:: Listed records

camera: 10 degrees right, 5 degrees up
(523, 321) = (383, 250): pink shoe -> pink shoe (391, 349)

::::
:: Listed records

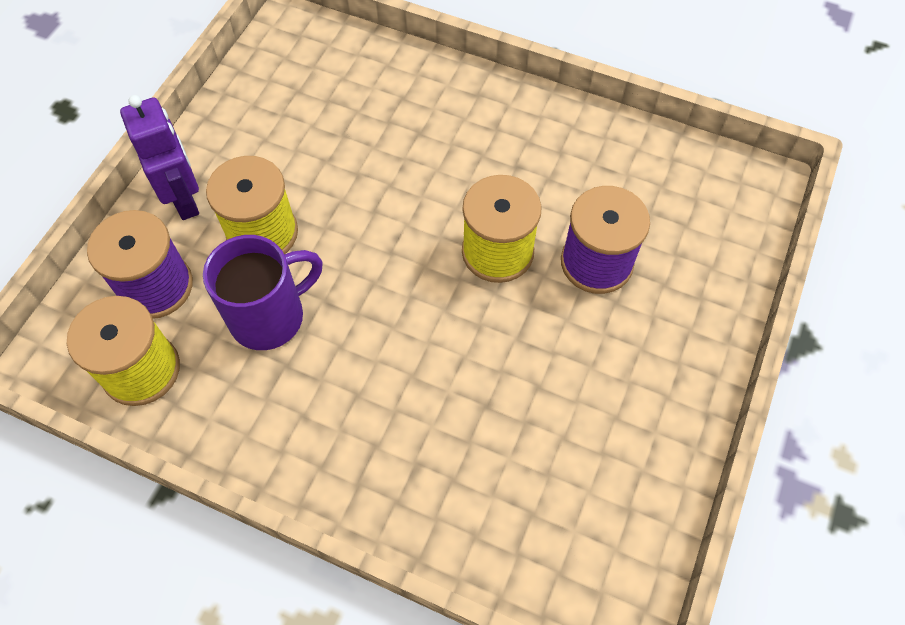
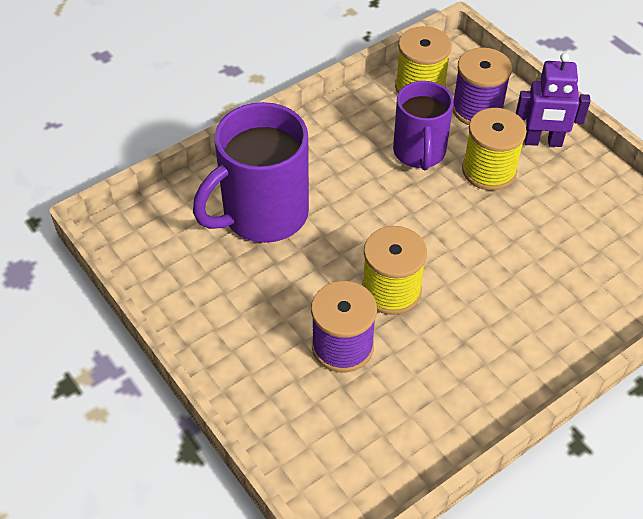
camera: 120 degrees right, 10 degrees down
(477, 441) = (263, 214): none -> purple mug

::::
:: Listed records

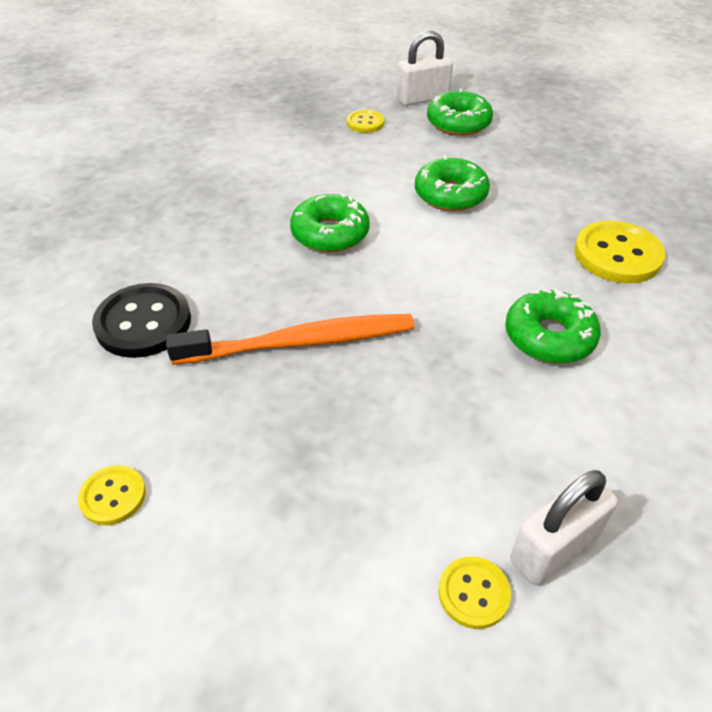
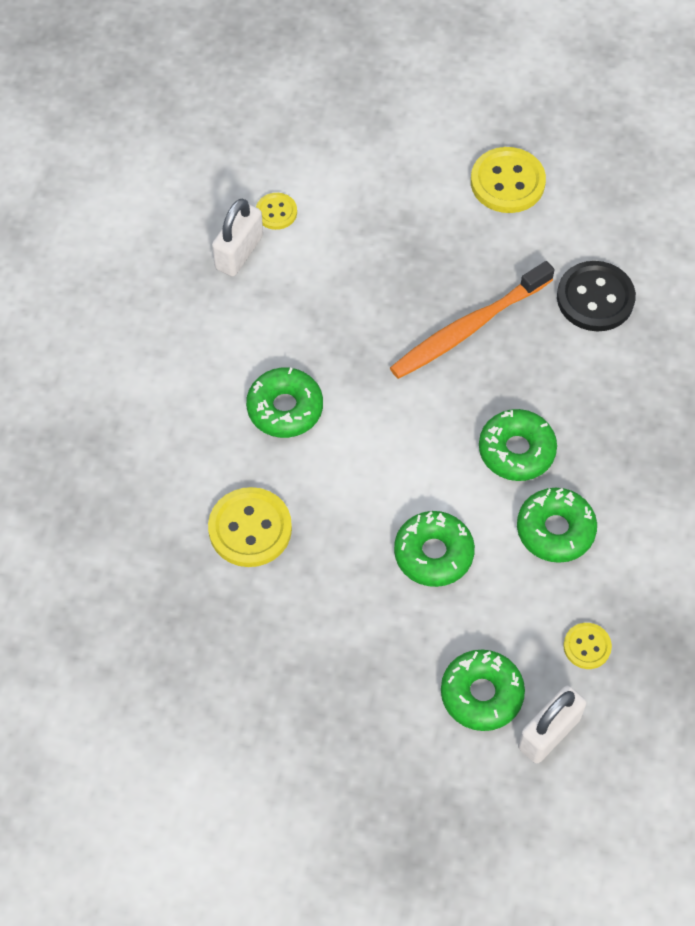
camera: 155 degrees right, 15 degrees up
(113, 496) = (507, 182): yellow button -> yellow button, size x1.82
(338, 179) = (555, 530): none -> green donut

::::

● **Task prompt**:
Restate word for word the entries above, starting at the line with "camera: 10 degrees right, 5 degrees up" and ending at the line with "(523, 321) = (383, 250): pink", inclusive, and no others.

● **Your response**:
camera: 10 degrees right, 5 degrees up
(523, 321) = (383, 250): pink shoe -> pink shoe (391, 349)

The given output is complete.